### What to do:
Drop the images, then output the listing exactly.

——————

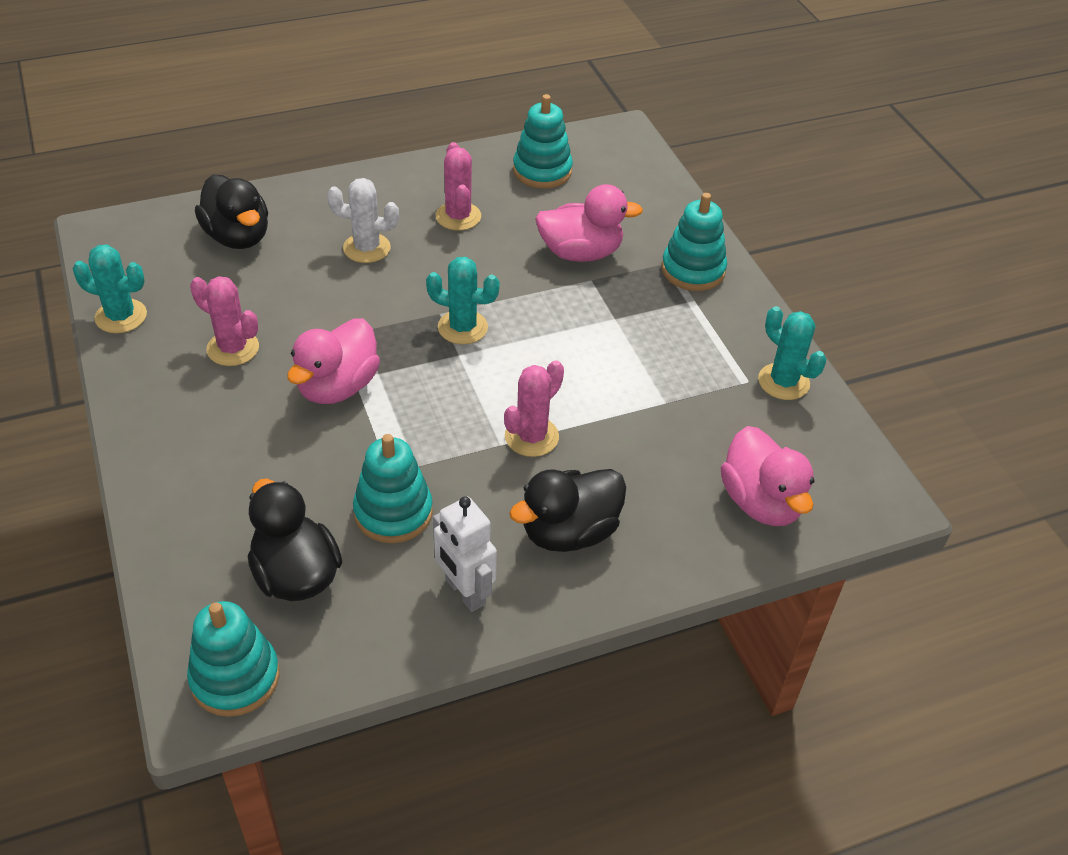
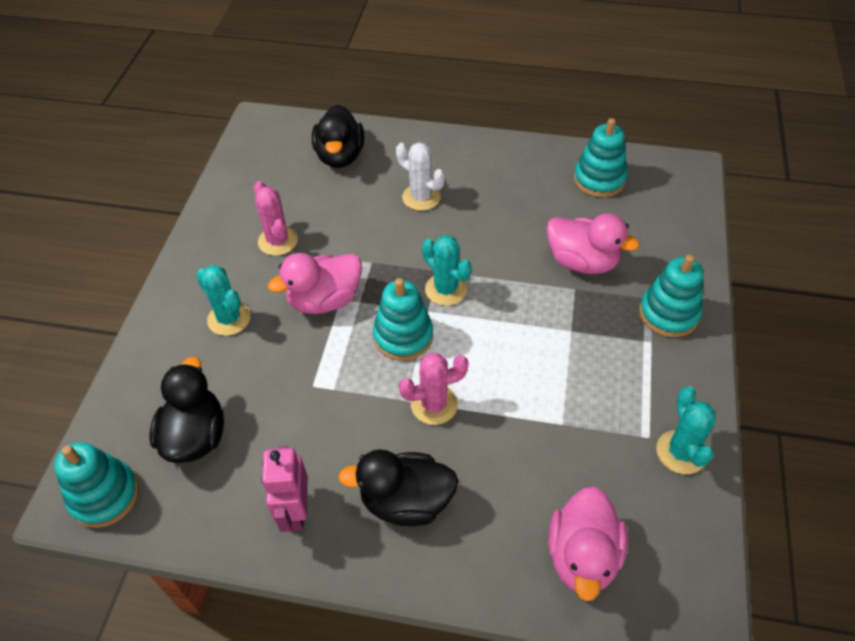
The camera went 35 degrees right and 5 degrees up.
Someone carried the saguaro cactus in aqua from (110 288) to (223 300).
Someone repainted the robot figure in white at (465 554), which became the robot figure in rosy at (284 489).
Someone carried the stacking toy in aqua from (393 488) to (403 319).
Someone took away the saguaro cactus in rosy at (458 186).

——————

### Final answer:
The camera went 35 degrees right and 5 degrees up.
Someone carried the saguaro cactus in aqua from (110 288) to (223 300).
Someone repainted the robot figure in white at (465 554), which became the robot figure in rosy at (284 489).
Someone carried the stacking toy in aqua from (393 488) to (403 319).
Someone took away the saguaro cactus in rosy at (458 186).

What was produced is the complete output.